#### [Work order]
Go through the listing beneath this task and return every line that carries the string "MOSI".

#### [Material shown]

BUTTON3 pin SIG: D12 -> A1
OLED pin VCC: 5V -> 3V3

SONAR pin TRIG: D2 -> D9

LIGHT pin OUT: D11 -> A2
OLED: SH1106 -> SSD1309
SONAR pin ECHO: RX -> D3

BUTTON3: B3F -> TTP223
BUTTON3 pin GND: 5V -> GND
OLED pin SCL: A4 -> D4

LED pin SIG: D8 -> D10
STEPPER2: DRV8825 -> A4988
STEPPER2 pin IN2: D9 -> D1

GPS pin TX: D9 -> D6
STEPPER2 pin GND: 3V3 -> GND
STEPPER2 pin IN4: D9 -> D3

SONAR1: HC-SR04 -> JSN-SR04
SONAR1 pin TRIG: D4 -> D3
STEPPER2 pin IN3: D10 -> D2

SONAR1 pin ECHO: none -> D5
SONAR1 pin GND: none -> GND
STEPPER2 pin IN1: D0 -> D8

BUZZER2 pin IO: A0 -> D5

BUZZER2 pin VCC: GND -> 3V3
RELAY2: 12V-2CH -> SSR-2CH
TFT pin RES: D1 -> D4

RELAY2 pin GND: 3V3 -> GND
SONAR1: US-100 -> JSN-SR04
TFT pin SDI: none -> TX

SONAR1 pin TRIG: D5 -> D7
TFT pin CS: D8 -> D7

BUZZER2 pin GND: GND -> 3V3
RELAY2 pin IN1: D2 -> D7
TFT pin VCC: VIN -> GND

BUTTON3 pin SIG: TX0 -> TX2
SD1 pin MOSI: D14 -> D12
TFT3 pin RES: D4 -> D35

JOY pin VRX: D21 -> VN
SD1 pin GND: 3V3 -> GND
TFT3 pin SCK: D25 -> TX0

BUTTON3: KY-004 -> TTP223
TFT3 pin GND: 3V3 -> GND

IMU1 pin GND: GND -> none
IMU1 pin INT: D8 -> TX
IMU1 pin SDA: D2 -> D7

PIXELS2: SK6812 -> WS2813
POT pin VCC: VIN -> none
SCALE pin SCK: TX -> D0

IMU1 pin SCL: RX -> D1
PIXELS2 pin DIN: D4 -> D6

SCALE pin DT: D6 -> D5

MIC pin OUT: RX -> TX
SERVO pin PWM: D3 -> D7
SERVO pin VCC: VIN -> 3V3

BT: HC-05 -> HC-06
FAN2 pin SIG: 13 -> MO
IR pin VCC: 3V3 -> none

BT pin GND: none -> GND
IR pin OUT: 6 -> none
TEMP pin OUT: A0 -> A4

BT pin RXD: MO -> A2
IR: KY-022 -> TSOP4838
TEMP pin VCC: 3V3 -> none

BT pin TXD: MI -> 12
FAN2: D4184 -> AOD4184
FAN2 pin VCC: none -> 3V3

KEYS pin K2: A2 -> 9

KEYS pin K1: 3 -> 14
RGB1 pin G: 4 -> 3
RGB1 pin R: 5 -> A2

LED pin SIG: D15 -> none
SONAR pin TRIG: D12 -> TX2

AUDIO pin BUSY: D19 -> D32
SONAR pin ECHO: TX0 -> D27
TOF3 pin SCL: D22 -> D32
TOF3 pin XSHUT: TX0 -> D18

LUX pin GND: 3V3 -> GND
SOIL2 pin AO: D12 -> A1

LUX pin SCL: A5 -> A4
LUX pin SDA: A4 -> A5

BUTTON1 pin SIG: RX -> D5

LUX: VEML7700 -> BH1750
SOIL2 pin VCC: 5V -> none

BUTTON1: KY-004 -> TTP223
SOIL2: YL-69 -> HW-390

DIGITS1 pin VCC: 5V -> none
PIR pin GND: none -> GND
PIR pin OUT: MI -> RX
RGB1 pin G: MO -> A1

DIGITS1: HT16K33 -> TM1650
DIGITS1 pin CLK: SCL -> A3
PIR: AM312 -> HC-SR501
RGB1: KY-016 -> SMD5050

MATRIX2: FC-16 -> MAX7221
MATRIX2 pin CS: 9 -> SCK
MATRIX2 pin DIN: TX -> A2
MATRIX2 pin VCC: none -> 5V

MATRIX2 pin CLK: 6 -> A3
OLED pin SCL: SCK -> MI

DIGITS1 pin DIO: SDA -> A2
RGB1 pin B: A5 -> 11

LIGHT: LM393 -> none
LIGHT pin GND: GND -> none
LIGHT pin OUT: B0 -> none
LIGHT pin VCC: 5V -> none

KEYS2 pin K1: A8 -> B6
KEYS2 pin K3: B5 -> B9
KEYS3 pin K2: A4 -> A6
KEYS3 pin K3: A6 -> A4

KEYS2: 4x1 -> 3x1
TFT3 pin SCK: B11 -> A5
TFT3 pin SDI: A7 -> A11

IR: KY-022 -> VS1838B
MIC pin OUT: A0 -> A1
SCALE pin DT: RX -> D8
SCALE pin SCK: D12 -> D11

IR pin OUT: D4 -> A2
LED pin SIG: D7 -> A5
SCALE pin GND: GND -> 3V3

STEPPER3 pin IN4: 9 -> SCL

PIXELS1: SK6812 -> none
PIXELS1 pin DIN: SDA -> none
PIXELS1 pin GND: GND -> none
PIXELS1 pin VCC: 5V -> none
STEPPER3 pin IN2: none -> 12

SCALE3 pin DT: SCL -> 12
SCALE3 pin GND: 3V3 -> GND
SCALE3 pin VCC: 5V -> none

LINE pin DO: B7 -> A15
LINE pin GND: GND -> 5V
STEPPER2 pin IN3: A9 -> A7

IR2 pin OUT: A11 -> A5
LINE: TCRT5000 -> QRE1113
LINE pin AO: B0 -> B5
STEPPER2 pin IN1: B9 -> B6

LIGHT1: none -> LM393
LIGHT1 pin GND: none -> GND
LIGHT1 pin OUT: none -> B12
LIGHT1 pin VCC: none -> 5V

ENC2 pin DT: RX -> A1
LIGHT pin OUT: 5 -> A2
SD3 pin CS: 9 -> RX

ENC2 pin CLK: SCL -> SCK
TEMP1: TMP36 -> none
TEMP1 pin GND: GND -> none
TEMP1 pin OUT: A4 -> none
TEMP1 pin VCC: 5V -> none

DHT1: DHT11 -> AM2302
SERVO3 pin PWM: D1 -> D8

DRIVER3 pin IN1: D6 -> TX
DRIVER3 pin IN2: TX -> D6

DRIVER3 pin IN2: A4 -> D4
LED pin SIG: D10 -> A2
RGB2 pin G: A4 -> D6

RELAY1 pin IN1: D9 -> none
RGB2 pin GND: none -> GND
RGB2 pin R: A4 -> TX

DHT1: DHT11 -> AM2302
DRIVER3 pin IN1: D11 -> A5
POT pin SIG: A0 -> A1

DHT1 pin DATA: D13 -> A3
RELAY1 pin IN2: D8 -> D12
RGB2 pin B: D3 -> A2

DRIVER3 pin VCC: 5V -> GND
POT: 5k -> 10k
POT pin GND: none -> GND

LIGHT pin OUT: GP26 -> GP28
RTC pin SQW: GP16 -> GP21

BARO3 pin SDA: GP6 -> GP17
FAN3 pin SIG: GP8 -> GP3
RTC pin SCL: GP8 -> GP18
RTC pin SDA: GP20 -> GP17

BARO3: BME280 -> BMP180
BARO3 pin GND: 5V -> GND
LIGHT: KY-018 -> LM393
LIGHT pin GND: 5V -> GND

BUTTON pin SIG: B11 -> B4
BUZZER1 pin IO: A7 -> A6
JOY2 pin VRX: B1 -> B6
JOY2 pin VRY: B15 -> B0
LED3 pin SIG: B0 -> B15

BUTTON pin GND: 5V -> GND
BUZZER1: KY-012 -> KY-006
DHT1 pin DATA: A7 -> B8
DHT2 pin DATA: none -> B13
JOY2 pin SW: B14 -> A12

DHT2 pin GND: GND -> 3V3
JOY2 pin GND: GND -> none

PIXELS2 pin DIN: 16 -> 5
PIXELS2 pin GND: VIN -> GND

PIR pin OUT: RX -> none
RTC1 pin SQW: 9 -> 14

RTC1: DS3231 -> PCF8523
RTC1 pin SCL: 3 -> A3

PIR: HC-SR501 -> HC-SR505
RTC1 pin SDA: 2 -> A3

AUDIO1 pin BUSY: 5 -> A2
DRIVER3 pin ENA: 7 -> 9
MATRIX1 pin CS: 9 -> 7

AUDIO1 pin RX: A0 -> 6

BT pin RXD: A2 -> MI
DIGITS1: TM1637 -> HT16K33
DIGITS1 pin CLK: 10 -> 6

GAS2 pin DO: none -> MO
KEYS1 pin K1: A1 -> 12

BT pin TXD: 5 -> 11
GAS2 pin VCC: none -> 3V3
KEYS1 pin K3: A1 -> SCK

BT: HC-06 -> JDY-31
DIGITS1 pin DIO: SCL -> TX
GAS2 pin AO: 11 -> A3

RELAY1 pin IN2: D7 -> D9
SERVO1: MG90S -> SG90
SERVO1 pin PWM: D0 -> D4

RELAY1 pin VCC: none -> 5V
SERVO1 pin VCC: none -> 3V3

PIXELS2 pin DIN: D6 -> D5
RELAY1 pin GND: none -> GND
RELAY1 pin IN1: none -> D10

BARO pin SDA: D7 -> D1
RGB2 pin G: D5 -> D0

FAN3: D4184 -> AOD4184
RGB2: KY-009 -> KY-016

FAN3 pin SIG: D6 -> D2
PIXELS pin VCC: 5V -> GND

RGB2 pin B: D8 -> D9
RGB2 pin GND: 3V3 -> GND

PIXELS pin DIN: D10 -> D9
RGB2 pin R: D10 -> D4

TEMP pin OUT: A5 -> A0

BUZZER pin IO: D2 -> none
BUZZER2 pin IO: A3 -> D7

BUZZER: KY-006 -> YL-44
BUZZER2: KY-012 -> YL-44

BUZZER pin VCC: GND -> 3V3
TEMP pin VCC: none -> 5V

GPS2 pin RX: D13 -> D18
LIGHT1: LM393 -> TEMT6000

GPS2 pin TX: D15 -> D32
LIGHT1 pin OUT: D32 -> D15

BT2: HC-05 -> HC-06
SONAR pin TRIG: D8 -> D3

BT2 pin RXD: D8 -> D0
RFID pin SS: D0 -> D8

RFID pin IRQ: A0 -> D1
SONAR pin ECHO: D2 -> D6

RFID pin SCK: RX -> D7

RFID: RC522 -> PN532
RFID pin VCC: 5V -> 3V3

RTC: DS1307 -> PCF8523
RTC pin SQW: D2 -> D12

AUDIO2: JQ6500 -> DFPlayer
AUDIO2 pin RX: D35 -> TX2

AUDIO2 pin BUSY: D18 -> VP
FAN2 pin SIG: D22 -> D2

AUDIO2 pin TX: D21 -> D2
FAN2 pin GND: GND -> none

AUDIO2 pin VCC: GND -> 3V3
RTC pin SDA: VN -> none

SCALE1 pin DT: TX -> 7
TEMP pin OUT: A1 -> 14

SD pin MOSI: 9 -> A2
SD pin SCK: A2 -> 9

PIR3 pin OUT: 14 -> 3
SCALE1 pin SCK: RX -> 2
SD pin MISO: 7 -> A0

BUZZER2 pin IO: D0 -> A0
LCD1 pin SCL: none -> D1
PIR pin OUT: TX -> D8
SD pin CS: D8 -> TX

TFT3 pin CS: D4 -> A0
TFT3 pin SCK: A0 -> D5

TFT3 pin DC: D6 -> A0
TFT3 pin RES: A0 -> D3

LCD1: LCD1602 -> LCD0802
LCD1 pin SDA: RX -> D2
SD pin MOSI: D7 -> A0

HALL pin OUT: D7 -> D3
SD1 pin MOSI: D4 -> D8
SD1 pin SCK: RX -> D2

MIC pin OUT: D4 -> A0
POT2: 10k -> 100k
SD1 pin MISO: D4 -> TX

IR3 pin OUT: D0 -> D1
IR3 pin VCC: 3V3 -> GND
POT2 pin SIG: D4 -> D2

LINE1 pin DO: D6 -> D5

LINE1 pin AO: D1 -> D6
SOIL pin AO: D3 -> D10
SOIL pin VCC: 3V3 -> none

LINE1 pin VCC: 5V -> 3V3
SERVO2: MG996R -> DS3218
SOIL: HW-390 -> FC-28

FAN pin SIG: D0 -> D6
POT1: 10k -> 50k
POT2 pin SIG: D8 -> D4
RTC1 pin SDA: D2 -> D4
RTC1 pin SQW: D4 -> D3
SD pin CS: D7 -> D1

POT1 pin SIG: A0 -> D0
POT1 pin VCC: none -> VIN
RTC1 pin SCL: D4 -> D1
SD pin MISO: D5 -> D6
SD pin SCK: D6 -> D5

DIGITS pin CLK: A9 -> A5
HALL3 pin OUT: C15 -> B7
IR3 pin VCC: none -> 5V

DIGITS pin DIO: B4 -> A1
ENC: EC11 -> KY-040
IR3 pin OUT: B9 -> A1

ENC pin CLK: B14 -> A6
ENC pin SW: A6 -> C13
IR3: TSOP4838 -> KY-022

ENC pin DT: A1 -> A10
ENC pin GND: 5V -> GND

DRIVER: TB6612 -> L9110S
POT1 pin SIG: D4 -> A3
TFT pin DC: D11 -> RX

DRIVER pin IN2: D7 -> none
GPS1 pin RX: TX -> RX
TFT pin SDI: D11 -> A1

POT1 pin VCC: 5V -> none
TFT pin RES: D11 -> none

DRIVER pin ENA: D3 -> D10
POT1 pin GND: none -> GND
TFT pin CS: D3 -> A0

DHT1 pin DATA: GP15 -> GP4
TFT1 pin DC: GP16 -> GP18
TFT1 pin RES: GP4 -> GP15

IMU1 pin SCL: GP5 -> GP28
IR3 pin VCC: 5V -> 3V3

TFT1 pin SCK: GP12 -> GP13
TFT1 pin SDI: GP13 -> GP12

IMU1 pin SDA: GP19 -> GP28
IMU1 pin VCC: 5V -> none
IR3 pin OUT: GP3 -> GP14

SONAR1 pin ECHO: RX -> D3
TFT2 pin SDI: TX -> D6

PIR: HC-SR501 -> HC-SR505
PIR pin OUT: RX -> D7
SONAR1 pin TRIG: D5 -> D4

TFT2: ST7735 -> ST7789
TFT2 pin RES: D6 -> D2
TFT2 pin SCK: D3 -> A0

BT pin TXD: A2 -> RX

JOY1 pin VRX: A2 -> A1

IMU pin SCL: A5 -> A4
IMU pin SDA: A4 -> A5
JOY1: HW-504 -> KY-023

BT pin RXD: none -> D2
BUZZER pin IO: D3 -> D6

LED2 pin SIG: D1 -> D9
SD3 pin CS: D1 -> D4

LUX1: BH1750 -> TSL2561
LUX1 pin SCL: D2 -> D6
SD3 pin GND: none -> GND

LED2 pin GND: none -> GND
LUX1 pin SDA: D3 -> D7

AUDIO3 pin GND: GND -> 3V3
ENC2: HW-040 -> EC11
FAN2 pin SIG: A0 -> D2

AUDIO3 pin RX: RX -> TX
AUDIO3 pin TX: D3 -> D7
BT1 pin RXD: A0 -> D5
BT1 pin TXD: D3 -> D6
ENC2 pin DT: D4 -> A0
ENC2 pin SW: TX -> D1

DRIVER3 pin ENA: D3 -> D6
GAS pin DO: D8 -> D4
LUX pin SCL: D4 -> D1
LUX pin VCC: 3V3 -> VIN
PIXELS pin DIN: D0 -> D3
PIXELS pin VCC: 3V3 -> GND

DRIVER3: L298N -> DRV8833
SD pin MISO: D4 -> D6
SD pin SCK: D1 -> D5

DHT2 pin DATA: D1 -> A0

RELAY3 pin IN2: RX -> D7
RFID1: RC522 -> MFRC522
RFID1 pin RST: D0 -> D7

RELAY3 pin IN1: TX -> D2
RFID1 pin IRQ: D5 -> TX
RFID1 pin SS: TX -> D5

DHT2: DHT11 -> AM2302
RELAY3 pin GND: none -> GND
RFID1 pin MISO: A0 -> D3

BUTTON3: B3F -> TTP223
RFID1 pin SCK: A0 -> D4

#### [Task result]
SD1 pin MOSI: D14 -> D12
SD pin MOSI: 9 -> A2
SD pin MOSI: D7 -> A0
SD1 pin MOSI: D4 -> D8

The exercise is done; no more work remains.